*** Opening of Exercise data ***
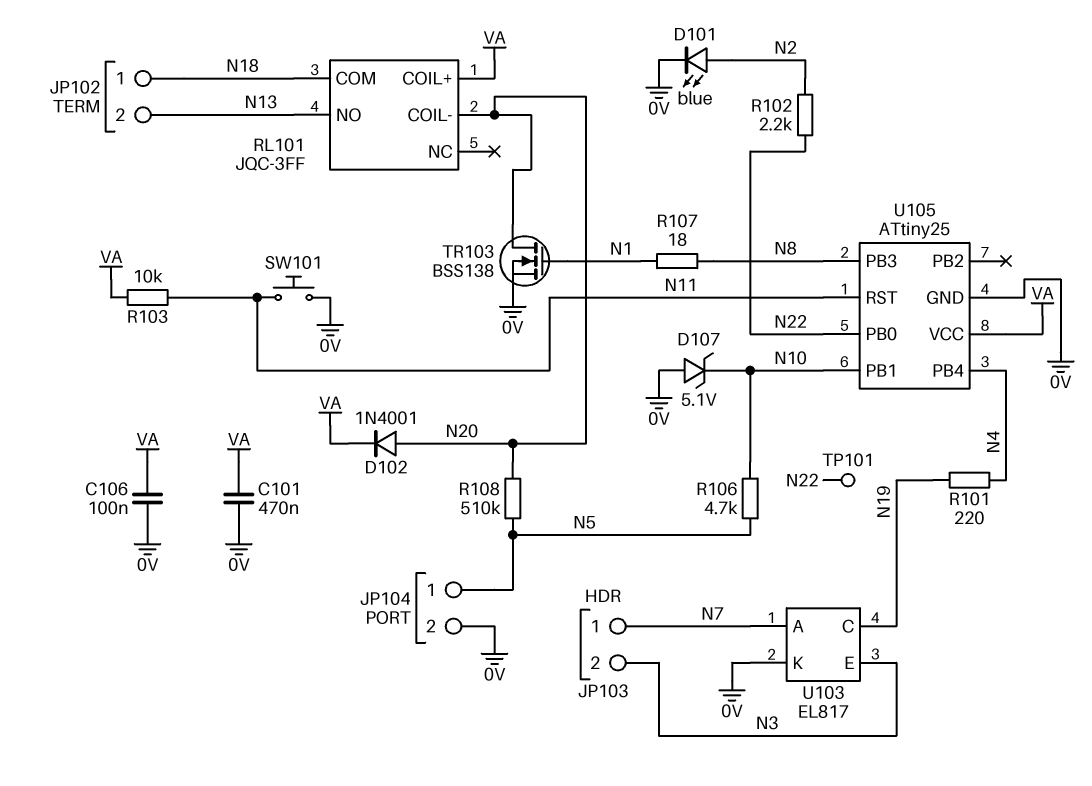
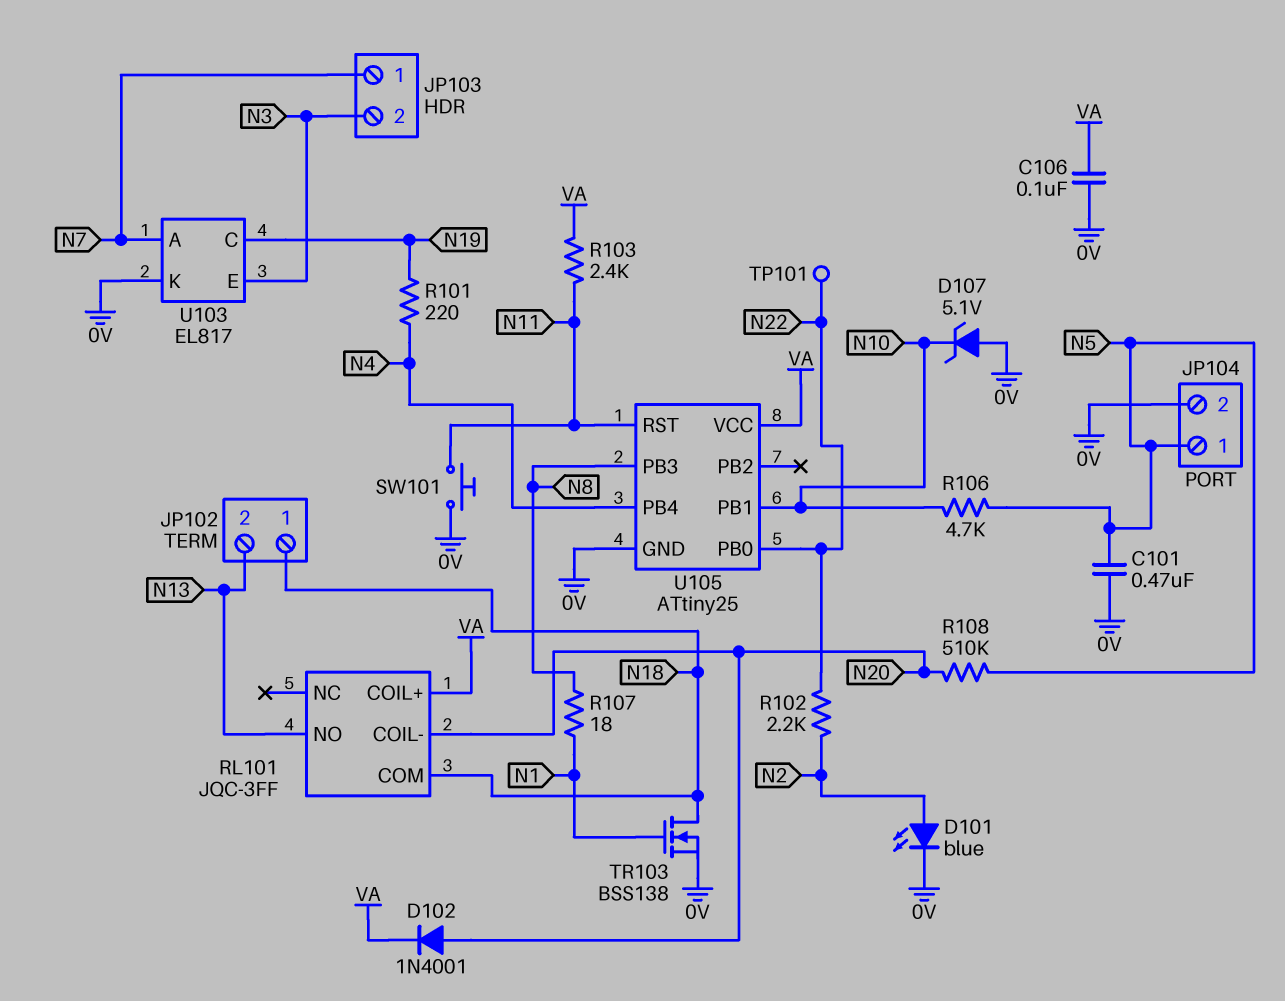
C101: 470nF (0V, VA) -> 470nF (0V, N5)
R103: 10k (N11, VA) -> 2.4k (N11, VA)
TR103: NMOS BSS138 (G N1, D N20, S 0V) -> NMOS BSS138 (G N1, D N18, S 0V)

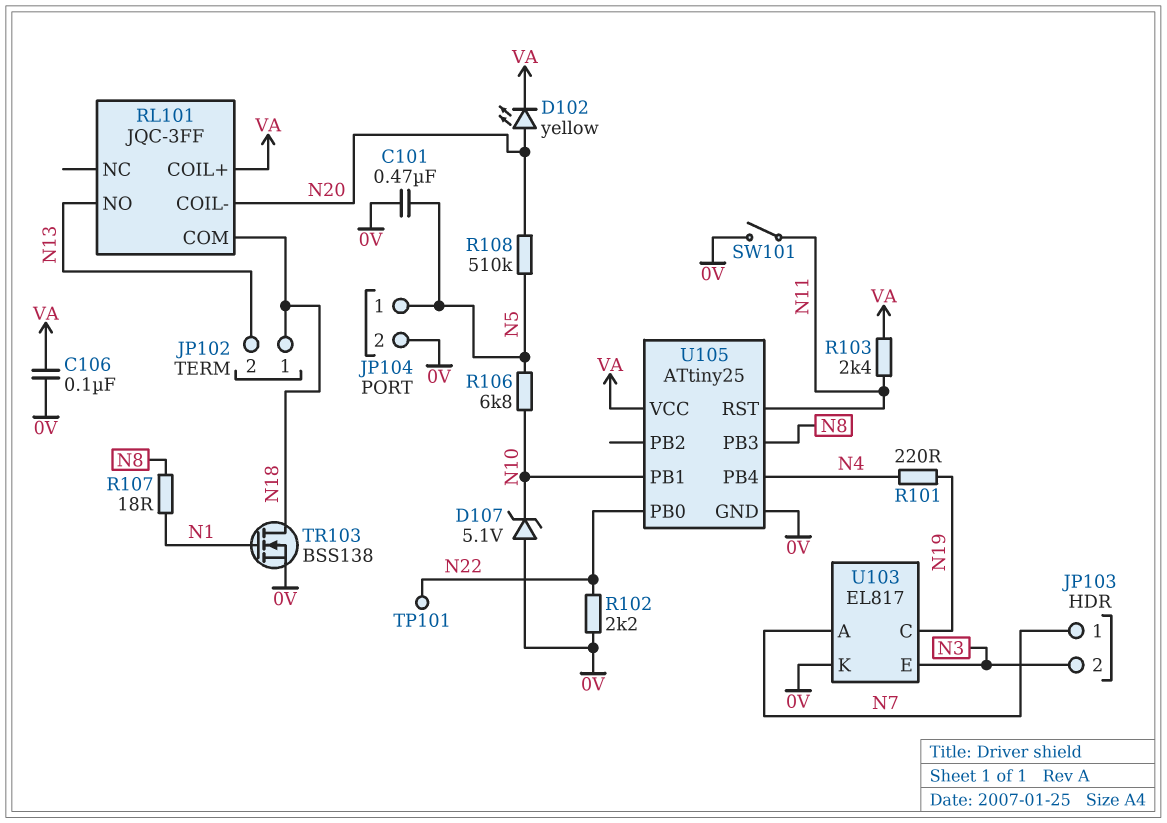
D101: LED blue (A N2, K 0V) -> none
D102: diode 1N4001 (A N20, K VA) -> LED yellow (A N20, K VA)
R102: 2.2k (N2, N22) -> 2.2k (0V, N22)
R106: 4.7k (N5, N10) -> 6.8k (N5, N10)
SW101: button (0V, N11) -> switch (0V, N11)

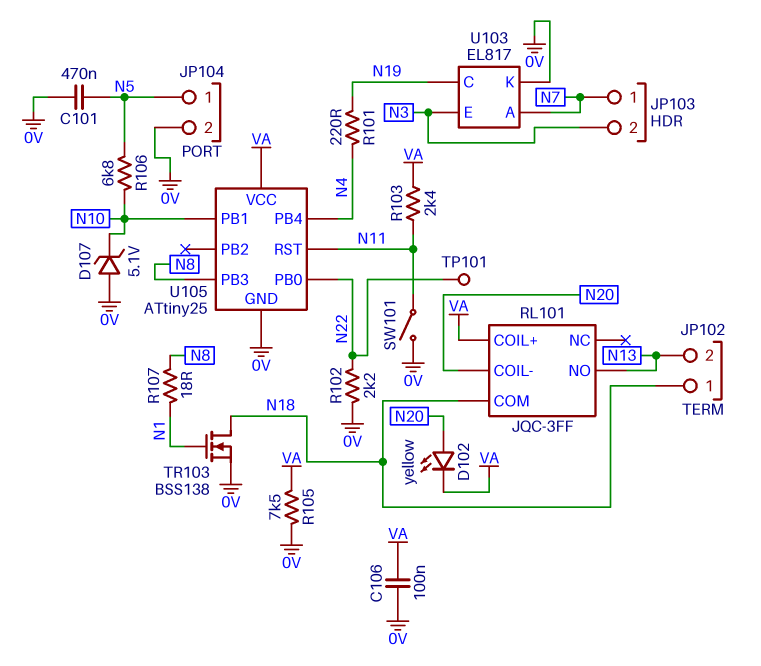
R105: none -> 7.5k (0V, VA)
R108: 510k (N5, N20) -> none

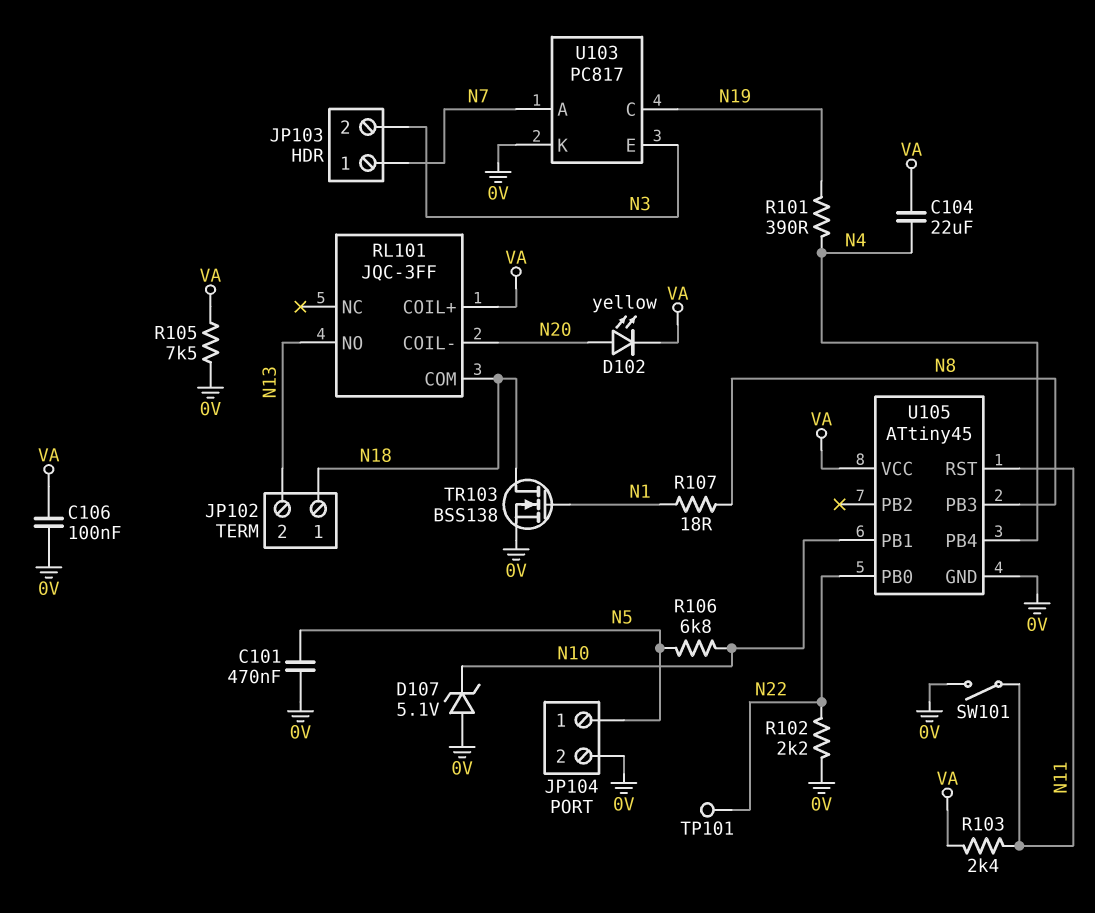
C104: none -> 22uF (N4, VA)
R101: 220 (N4, N19) -> 390 (N4, N19)
U103: EL817 -> PC817
U105: ATtiny25 -> ATtiny45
*** Close of Exercise data ***
:: Required action ::
Wherever the word "none" turns up in the material, copy the whole line.

:: Exercise response ::
D101: LED blue (A N2, K 0V) -> none
R105: none -> 7.5k (0V, VA)
R108: 510k (N5, N20) -> none
C104: none -> 22uF (N4, VA)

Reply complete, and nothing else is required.